• Goal of the exercise: From the data that follows, print exactly the lines starting at the one containing "JOY3 pin SW: RX2 -> D27" and ending at the one containing "SERVO1 pin VCC: GND -> 3V3"; include both of them and nothing more.
--- Supplied material ---
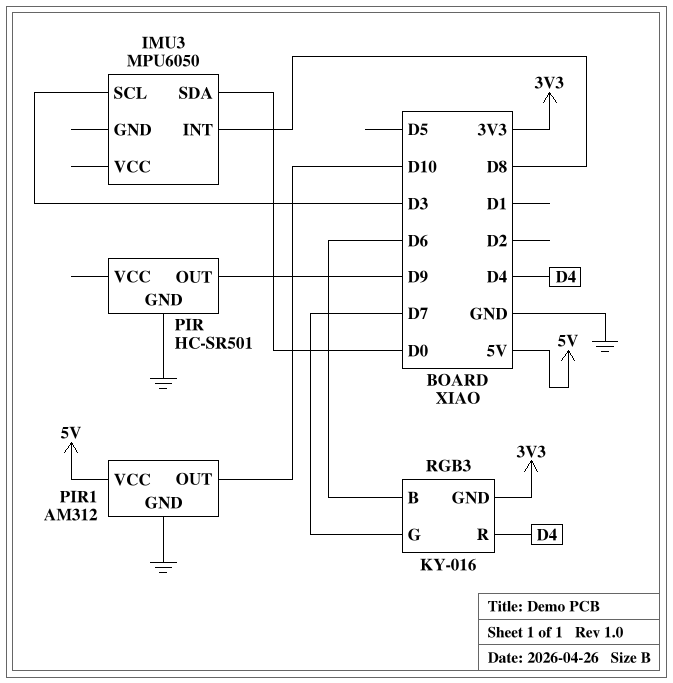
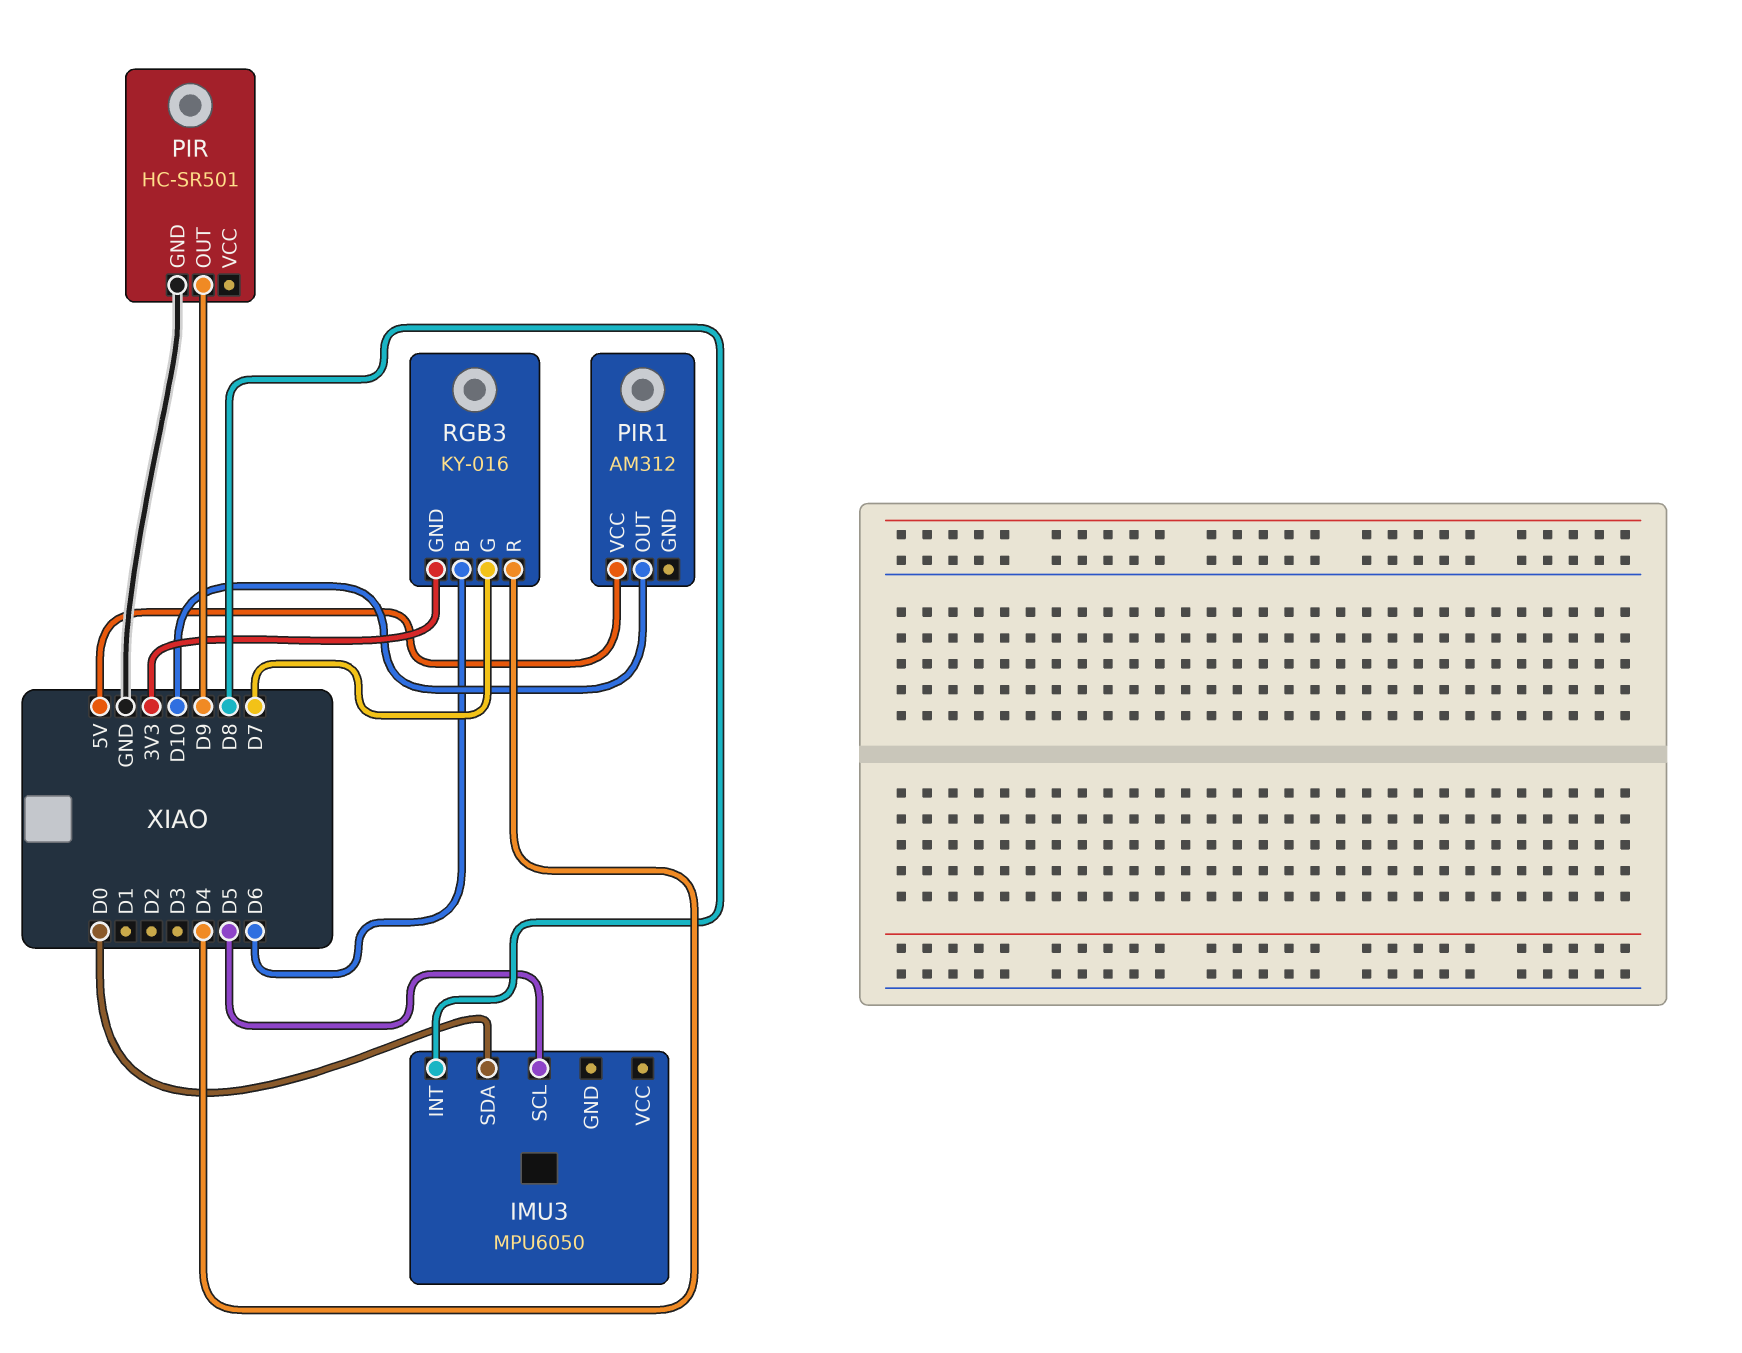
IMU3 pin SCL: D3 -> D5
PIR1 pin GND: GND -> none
---
--- Supplied material ---
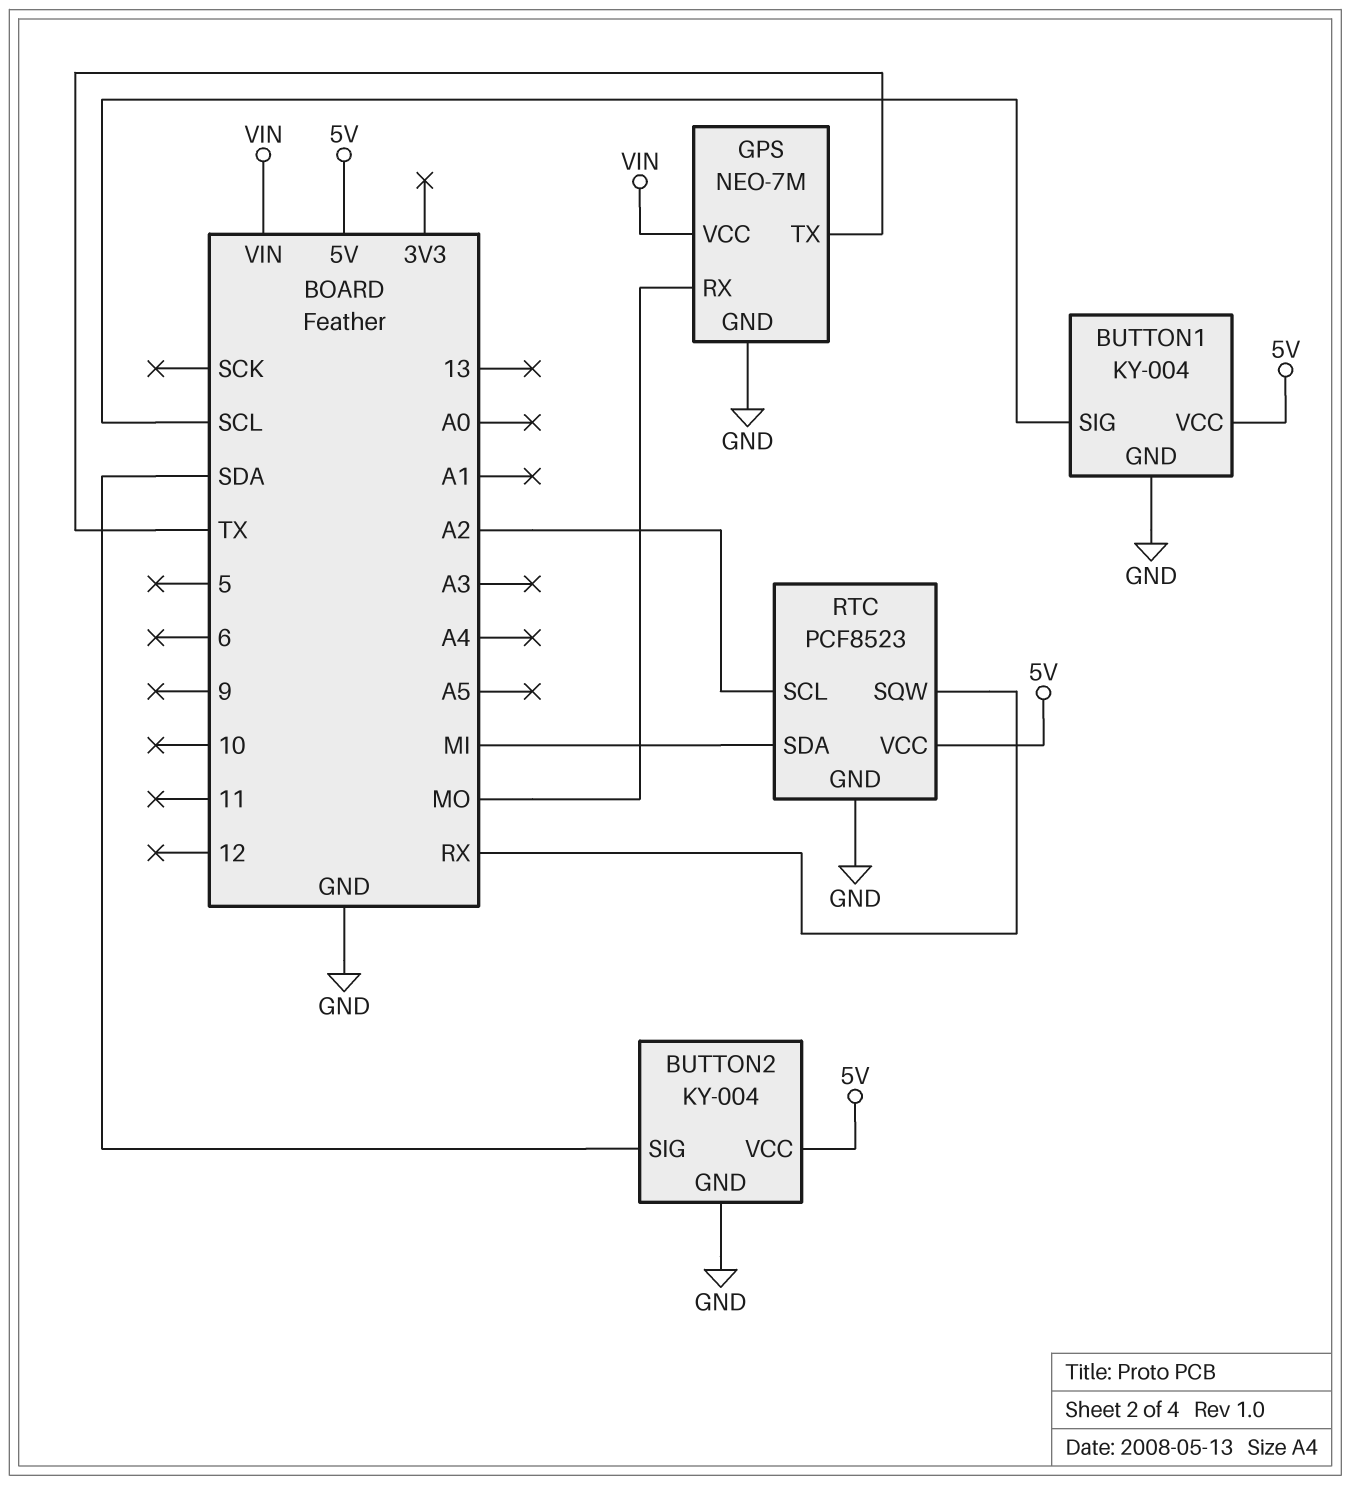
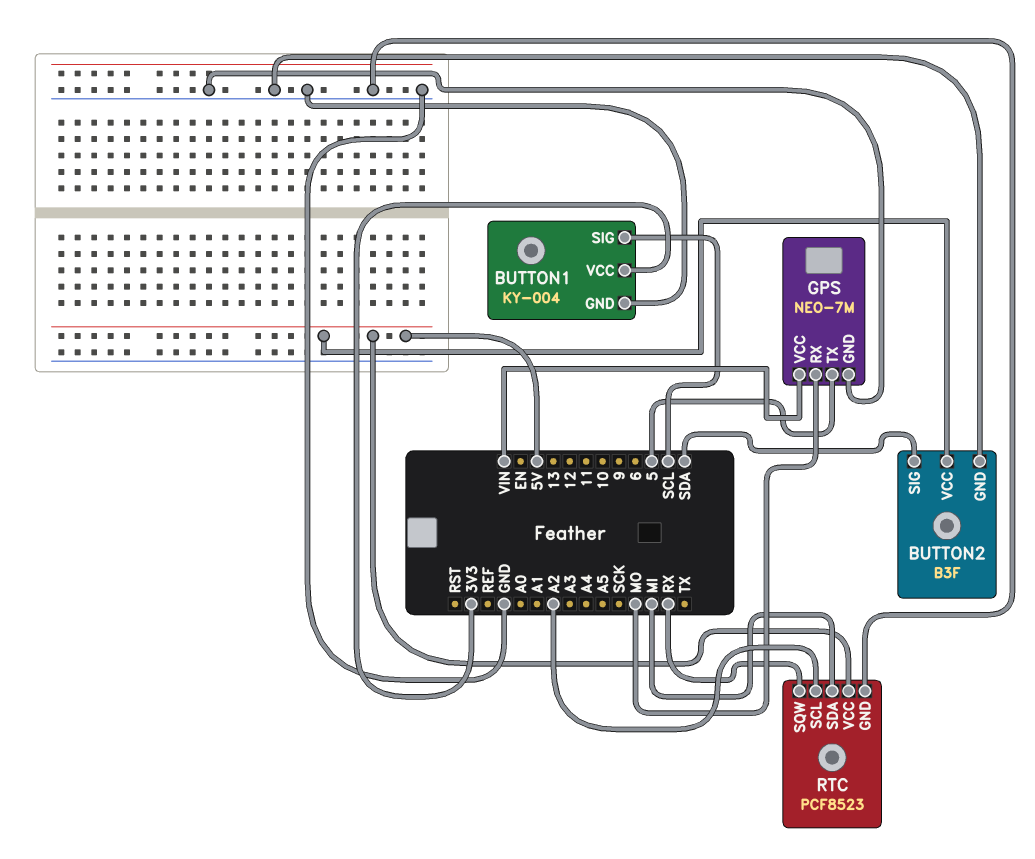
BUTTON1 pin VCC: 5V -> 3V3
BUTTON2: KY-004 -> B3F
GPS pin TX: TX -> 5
---
--- Supplied material ---
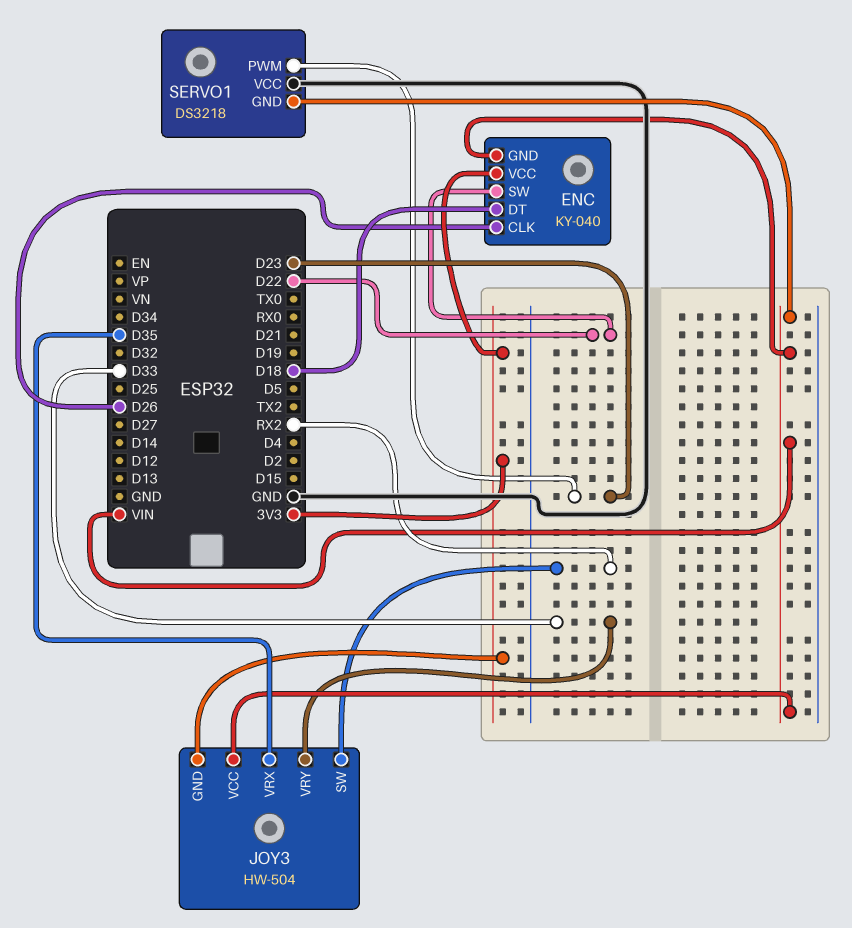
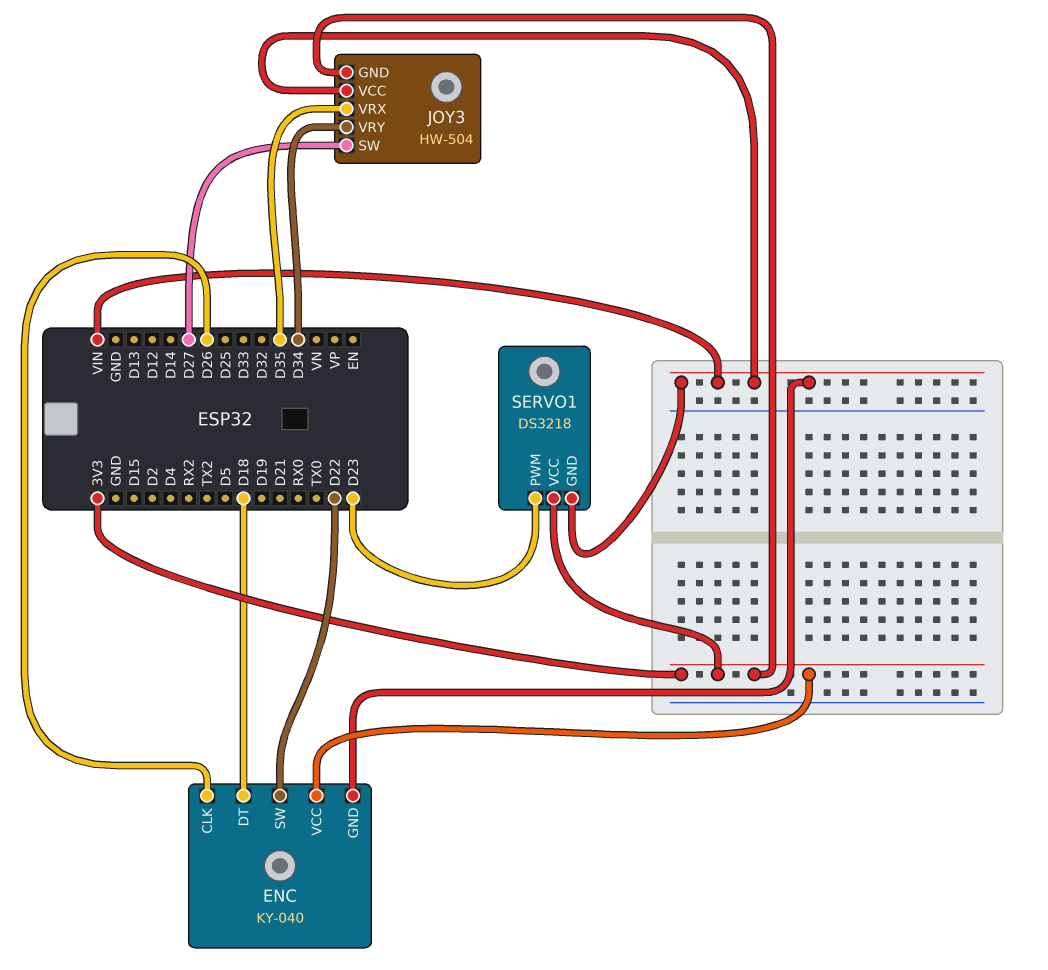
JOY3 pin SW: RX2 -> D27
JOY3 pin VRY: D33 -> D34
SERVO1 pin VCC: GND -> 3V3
---
• Answer:
JOY3 pin SW: RX2 -> D27
JOY3 pin VRY: D33 -> D34
SERVO1 pin VCC: GND -> 3V3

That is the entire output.